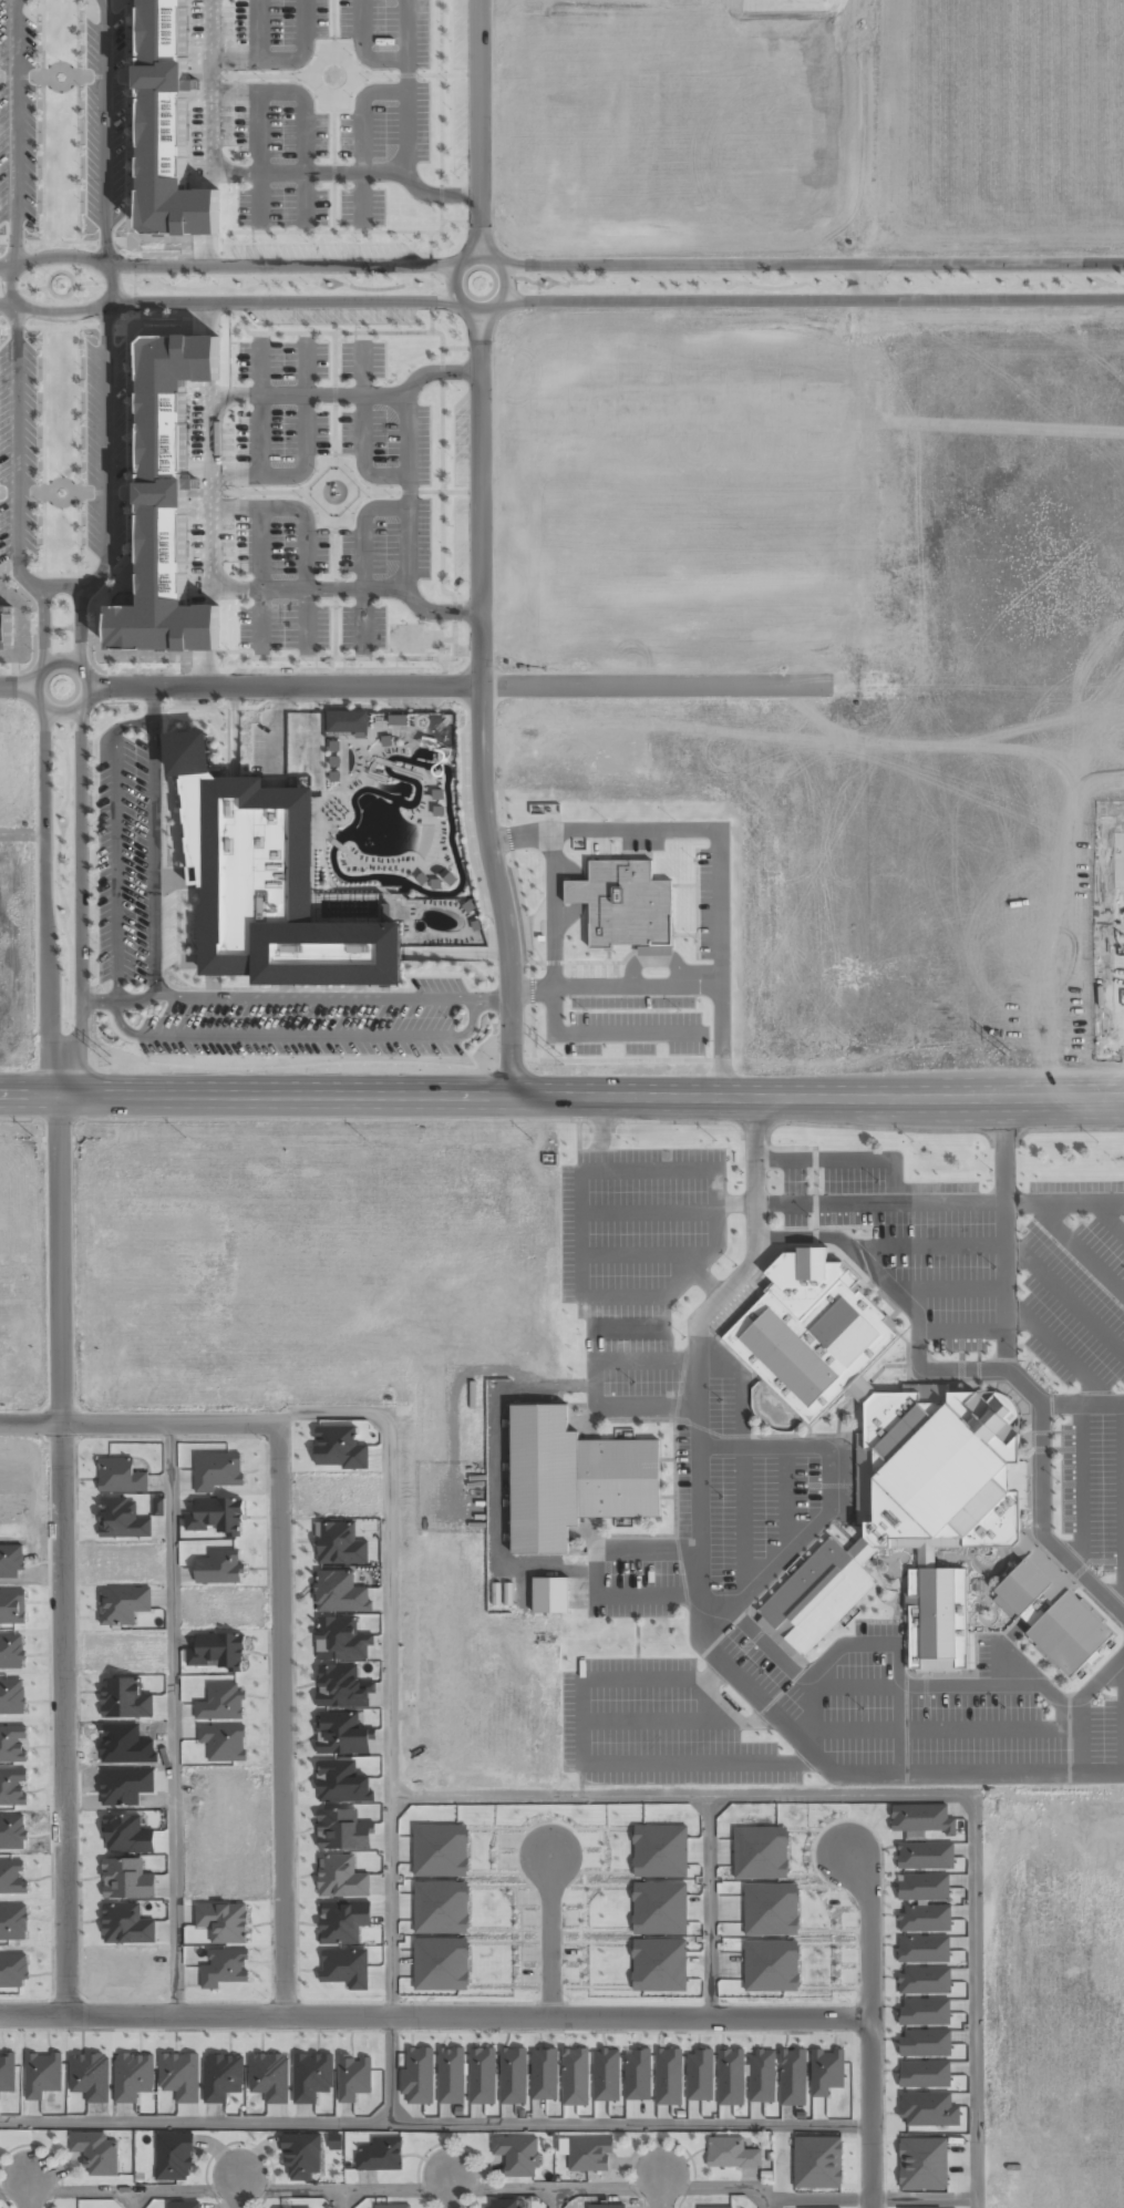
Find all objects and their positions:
road: (479, 127)
building: (169, 128)
road: (811, 265)
road: (227, 266)
road: (674, 276)
road: (861, 278)
road: (534, 283)
road: (1002, 284)
road: (811, 299)
road: (227, 301)
road: (478, 312)
road: (16, 336)
road: (106, 338)
building: (168, 503)
road: (63, 584)
building: (6, 628)
road: (460, 685)
road: (16, 686)
road: (152, 704)
road: (480, 710)
road: (63, 715)
building: (347, 721)
road: (22, 834)
building: (266, 880)
building: (624, 902)
road: (44, 907)
road: (79, 907)
road: (181, 998)
road: (492, 999)
road: (121, 1000)
road: (142, 1034)
power tower: (956, 1056)
power tower: (486, 1060)
power tower: (22, 1062)
road: (562, 1105)
road: (575, 1145)
road: (753, 1175)
road: (938, 1202)
road: (733, 1203)
road: (646, 1211)
road: (1106, 1219)
parking lot: (636, 1227)
road: (1004, 1234)
road: (927, 1245)
road: (1074, 1250)
road: (643, 1254)
road: (688, 1272)
road: (705, 1284)
road: (950, 1287)
road: (1065, 1299)
road: (614, 1330)
road: (961, 1331)
road: (1055, 1348)
road: (699, 1356)
road: (592, 1383)
road: (1082, 1403)
road: (139, 1421)
road: (739, 1466)
building: (573, 1478)
road: (1080, 1488)
building: (909, 1490)
road: (839, 1494)
road: (784, 1501)
building: (158, 1507)
road: (1123, 1510)
building: (216, 1515)
building: (122, 1519)
building: (340, 1543)
road: (63, 1560)
road: (593, 1575)
building: (549, 1595)
building: (123, 1604)
road: (634, 1638)
road: (865, 1644)
building: (218, 1651)
road: (389, 1661)
road: (1017, 1666)
road: (882, 1687)
building: (125, 1698)
road: (1078, 1704)
road: (720, 1709)
road: (1123, 1714)
road: (172, 1718)
road: (281, 1718)
road: (808, 1718)
road: (655, 1722)
parking lot: (656, 1728)
road: (944, 1729)
road: (899, 1730)
road: (597, 1764)
road: (887, 1794)
building: (921, 1818)
building: (342, 1829)
building: (660, 1850)
building: (760, 1852)
building: (925, 1855)
building: (341, 1876)
building: (127, 1879)
building: (924, 1886)
road: (708, 1906)
building: (771, 1909)
building: (925, 1918)
building: (223, 1921)
building: (343, 1921)
building: (127, 1924)
road: (549, 1935)
building: (923, 1949)
building: (771, 1965)
building: (924, 1980)
building: (924, 2011)
road: (433, 2016)
road: (867, 2027)
building: (925, 2042)
road: (389, 2069)
building: (826, 2071)
building: (924, 2073)
building: (544, 2074)
building: (418, 2075)
building: (451, 2075)
building: (699, 2075)
building: (90, 2076)
building: (132, 2076)
building: (180, 2076)
building: (222, 2076)
building: (312, 2076)
building: (482, 2076)
building: (513, 2076)
building: (668, 2076)
building: (761, 2076)
building: (269, 2077)
building: (730, 2077)
building: (792, 2077)
building: (928, 2109)
road: (434, 2122)
building: (95, 2153)
building: (379, 2153)
building: (588, 2153)
building: (731, 2153)
building: (516, 2155)
building: (173, 2156)
building: (300, 2156)
building: (817, 2162)
building: (923, 2163)
road: (660, 2189)
road: (382, 2190)
road: (450, 2190)
road: (29, 2191)
road: (239, 2193)
road: (764, 2197)
road: (554, 2198)
road: (869, 2198)
road: (132, 2199)
road: (344, 2199)
building: (502, 2203)
building: (184, 2204)
building: (391, 2206)
building: (603, 2206)
building: (718, 2207)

What the exercise asks: What lines above hold the word "parking"? List them all.

Answer below:
parking lot: (636, 1227)
parking lot: (656, 1728)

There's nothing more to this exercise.